■ **WHAT THIS TASK INVOLVES**: Using the records below, filter for lines that contain the string "minus" and copy them out.

■ **RECORDS FOR THE EXERCISE**:
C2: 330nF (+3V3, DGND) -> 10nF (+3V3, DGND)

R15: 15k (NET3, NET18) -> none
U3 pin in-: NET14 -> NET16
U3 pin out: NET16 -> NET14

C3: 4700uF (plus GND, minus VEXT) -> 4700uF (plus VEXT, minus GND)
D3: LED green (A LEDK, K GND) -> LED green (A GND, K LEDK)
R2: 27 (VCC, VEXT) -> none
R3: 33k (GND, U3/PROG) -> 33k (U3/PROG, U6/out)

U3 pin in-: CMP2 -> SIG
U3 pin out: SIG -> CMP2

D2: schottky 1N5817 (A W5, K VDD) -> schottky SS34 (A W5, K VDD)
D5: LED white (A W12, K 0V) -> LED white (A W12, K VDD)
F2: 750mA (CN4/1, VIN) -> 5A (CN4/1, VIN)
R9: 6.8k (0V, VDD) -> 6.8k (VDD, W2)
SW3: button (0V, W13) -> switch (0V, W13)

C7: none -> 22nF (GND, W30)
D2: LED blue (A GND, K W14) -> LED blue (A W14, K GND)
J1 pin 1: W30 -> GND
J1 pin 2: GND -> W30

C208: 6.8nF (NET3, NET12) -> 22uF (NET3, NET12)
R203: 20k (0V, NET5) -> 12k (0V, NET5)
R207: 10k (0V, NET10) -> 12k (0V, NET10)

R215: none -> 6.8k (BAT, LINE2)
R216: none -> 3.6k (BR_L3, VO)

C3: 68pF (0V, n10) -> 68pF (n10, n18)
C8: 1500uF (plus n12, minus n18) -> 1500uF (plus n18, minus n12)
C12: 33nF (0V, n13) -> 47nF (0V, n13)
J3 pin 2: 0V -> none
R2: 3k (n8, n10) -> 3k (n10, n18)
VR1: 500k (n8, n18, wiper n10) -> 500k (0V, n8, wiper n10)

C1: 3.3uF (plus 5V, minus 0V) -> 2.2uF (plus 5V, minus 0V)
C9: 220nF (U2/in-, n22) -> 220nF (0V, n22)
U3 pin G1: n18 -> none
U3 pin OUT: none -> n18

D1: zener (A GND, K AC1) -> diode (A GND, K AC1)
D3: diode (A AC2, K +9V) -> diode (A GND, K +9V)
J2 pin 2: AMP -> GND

■ **RESPONSE AREA**:
C3: 4700uF (plus GND, minus VEXT) -> 4700uF (plus VEXT, minus GND)
C8: 1500uF (plus n12, minus n18) -> 1500uF (plus n18, minus n12)
C1: 3.3uF (plus 5V, minus 0V) -> 2.2uF (plus 5V, minus 0V)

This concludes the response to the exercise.